Word for word, retype the first line of the records and every following line through the one containing "RADIO3 pin MOSI: 2 -> 15".
··· MATERIALS PROVIDED
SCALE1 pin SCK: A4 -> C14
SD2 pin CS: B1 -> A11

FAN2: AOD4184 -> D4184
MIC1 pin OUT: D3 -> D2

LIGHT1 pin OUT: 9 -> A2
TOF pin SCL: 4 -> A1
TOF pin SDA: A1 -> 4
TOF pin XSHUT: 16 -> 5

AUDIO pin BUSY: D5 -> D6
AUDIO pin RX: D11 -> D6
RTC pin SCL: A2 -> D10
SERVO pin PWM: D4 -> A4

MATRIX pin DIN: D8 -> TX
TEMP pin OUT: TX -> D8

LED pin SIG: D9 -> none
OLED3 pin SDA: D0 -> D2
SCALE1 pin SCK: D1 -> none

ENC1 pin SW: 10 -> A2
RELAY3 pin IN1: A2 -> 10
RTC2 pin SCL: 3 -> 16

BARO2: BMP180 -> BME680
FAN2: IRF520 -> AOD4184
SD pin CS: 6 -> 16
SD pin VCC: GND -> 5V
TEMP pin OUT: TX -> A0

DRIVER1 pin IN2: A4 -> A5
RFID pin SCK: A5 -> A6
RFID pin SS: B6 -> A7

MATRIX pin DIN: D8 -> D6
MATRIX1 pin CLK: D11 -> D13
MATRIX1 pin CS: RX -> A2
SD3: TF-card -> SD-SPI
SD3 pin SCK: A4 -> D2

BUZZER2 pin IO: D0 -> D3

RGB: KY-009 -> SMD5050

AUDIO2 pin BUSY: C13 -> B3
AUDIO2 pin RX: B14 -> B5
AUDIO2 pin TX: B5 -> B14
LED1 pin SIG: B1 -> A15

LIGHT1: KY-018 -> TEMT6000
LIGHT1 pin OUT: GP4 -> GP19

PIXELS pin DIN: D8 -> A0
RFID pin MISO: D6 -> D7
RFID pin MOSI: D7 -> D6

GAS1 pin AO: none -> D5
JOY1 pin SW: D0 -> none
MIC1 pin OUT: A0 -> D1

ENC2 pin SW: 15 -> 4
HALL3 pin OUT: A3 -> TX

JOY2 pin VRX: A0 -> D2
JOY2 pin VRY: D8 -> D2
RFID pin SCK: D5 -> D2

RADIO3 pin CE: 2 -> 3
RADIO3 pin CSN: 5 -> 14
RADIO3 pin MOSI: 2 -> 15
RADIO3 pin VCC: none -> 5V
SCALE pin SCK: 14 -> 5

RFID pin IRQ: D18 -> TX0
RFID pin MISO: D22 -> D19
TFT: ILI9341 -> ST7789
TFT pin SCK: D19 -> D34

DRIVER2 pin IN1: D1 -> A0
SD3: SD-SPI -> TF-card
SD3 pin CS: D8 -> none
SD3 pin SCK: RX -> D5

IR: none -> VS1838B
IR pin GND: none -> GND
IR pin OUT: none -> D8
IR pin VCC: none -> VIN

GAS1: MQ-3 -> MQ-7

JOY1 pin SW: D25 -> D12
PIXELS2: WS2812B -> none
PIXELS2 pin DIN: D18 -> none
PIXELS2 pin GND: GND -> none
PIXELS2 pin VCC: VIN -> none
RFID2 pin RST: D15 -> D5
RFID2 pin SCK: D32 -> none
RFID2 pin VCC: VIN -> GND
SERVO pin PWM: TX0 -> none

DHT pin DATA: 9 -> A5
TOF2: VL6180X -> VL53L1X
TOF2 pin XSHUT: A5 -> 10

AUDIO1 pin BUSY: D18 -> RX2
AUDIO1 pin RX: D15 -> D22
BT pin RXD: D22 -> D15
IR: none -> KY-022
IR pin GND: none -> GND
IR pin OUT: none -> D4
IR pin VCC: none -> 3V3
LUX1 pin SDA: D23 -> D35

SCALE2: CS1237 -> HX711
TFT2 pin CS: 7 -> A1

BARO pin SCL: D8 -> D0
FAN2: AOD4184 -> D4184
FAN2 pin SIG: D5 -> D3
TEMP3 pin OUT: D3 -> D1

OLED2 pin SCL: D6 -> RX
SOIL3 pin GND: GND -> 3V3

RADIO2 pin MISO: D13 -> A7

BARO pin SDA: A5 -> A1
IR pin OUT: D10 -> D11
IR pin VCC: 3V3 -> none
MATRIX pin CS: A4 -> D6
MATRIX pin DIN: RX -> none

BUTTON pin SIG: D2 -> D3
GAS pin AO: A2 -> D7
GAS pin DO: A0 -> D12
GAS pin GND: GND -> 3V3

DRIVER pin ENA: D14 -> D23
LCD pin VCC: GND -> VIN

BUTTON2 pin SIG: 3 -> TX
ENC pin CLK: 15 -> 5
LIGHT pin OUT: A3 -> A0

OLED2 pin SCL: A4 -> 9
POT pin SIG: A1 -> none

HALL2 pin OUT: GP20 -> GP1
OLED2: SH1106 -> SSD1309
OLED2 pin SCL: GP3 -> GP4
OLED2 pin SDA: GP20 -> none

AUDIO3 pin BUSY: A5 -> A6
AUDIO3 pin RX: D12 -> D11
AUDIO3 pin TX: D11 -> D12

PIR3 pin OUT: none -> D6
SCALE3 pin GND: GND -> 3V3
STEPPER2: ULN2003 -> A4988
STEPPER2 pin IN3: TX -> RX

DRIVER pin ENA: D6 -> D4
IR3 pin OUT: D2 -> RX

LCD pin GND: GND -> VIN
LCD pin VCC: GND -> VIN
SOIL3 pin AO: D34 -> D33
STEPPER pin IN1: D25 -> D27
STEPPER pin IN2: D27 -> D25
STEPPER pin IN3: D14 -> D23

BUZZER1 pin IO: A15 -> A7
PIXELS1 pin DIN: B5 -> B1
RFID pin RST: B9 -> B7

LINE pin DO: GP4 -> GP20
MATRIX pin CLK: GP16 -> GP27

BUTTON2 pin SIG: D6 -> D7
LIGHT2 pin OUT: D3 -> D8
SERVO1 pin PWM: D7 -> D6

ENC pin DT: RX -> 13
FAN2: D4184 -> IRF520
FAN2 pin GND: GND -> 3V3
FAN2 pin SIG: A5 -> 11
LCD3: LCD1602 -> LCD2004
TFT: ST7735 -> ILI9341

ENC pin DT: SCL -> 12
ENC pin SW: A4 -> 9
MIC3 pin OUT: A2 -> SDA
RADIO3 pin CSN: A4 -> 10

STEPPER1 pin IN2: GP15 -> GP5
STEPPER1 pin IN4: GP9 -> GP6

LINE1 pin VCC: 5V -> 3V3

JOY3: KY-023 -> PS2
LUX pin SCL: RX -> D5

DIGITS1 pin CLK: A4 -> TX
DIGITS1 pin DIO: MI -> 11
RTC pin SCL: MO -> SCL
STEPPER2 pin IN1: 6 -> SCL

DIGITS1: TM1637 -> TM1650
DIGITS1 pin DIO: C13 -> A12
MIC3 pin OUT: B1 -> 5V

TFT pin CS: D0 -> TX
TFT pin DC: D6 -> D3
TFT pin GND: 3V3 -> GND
······
- _SOLUTION TO THIS PROBLEM_:
SCALE1 pin SCK: A4 -> C14
SD2 pin CS: B1 -> A11

FAN2: AOD4184 -> D4184
MIC1 pin OUT: D3 -> D2

LIGHT1 pin OUT: 9 -> A2
TOF pin SCL: 4 -> A1
TOF pin SDA: A1 -> 4
TOF pin XSHUT: 16 -> 5

AUDIO pin BUSY: D5 -> D6
AUDIO pin RX: D11 -> D6
RTC pin SCL: A2 -> D10
SERVO pin PWM: D4 -> A4

MATRIX pin DIN: D8 -> TX
TEMP pin OUT: TX -> D8

LED pin SIG: D9 -> none
OLED3 pin SDA: D0 -> D2
SCALE1 pin SCK: D1 -> none

ENC1 pin SW: 10 -> A2
RELAY3 pin IN1: A2 -> 10
RTC2 pin SCL: 3 -> 16

BARO2: BMP180 -> BME680
FAN2: IRF520 -> AOD4184
SD pin CS: 6 -> 16
SD pin VCC: GND -> 5V
TEMP pin OUT: TX -> A0

DRIVER1 pin IN2: A4 -> A5
RFID pin SCK: A5 -> A6
RFID pin SS: B6 -> A7

MATRIX pin DIN: D8 -> D6
MATRIX1 pin CLK: D11 -> D13
MATRIX1 pin CS: RX -> A2
SD3: TF-card -> SD-SPI
SD3 pin SCK: A4 -> D2

BUZZER2 pin IO: D0 -> D3

RGB: KY-009 -> SMD5050

AUDIO2 pin BUSY: C13 -> B3
AUDIO2 pin RX: B14 -> B5
AUDIO2 pin TX: B5 -> B14
LED1 pin SIG: B1 -> A15

LIGHT1: KY-018 -> TEMT6000
LIGHT1 pin OUT: GP4 -> GP19

PIXELS pin DIN: D8 -> A0
RFID pin MISO: D6 -> D7
RFID pin MOSI: D7 -> D6

GAS1 pin AO: none -> D5
JOY1 pin SW: D0 -> none
MIC1 pin OUT: A0 -> D1

ENC2 pin SW: 15 -> 4
HALL3 pin OUT: A3 -> TX

JOY2 pin VRX: A0 -> D2
JOY2 pin VRY: D8 -> D2
RFID pin SCK: D5 -> D2

RADIO3 pin CE: 2 -> 3
RADIO3 pin CSN: 5 -> 14
RADIO3 pin MOSI: 2 -> 15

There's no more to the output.